**WHAT NEEDS TO BE DONE:** Return, from the listing below, each line where the word "resized" appears.

**DATASET:**
━━━
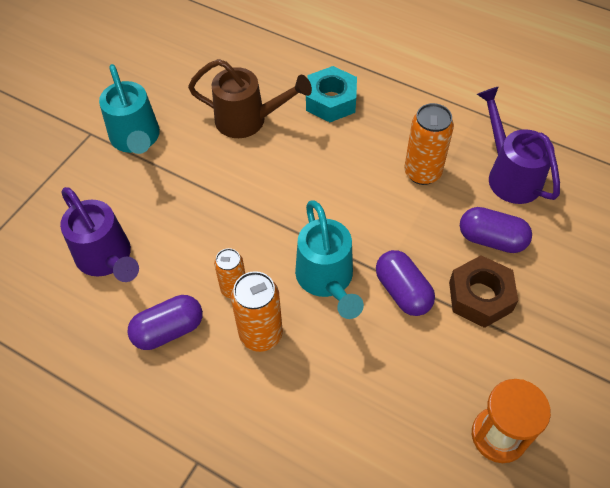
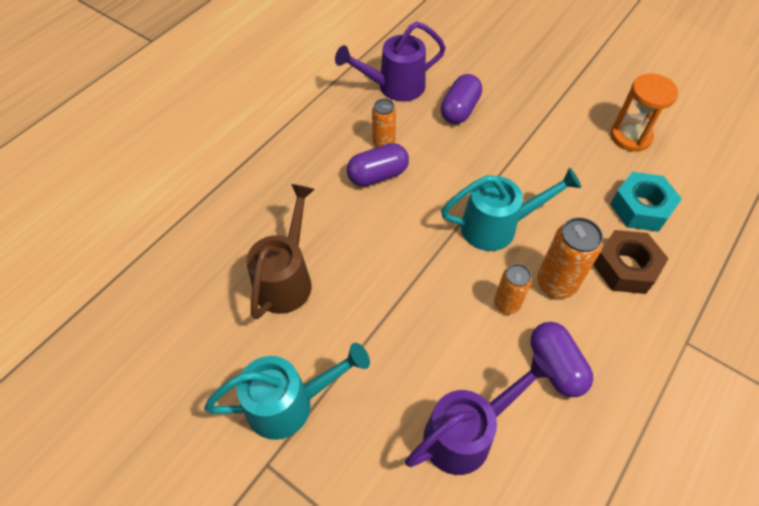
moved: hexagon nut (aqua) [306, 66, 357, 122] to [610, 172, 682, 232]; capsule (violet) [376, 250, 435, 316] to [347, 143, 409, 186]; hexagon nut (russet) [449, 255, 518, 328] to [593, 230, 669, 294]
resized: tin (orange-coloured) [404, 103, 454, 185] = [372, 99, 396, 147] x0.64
━━━
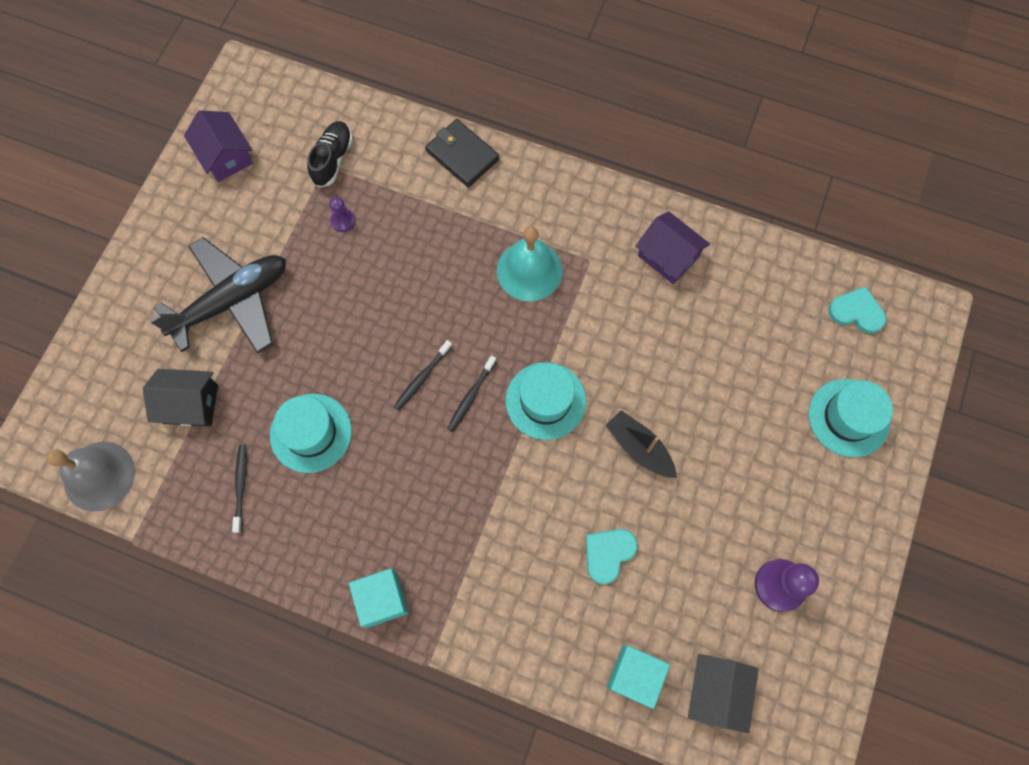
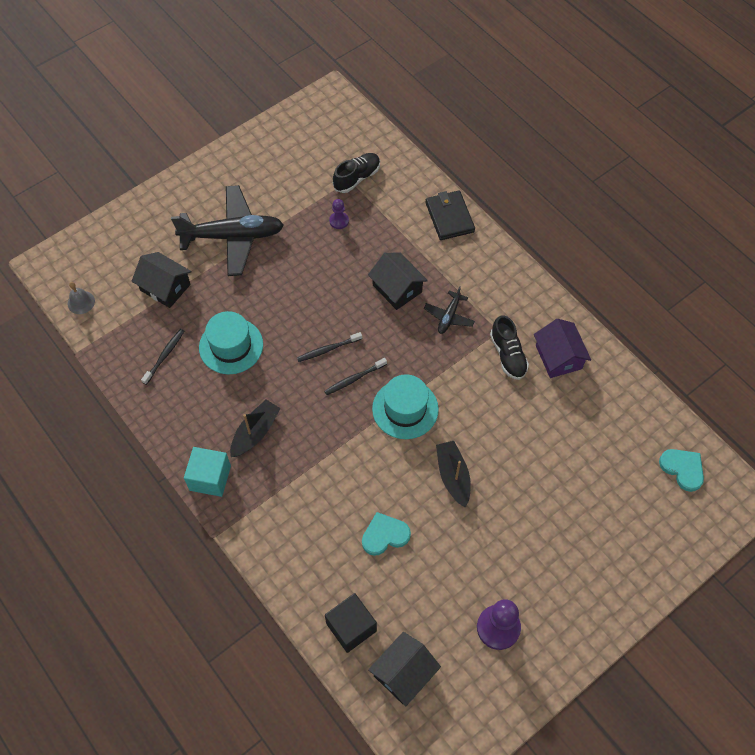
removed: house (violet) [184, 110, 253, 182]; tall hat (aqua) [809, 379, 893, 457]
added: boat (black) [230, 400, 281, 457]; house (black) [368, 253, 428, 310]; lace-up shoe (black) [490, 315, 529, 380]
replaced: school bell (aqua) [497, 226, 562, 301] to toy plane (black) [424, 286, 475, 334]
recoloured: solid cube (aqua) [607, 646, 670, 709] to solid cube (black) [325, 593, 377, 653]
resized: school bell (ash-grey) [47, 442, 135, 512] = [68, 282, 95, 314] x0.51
━━━
**ANSWER FOR THIS EXERCISE:**
resized: tin (orange-coloured) [404, 103, 454, 185] = [372, 99, 396, 147] x0.64
resized: school bell (ash-grey) [47, 442, 135, 512] = [68, 282, 95, 314] x0.51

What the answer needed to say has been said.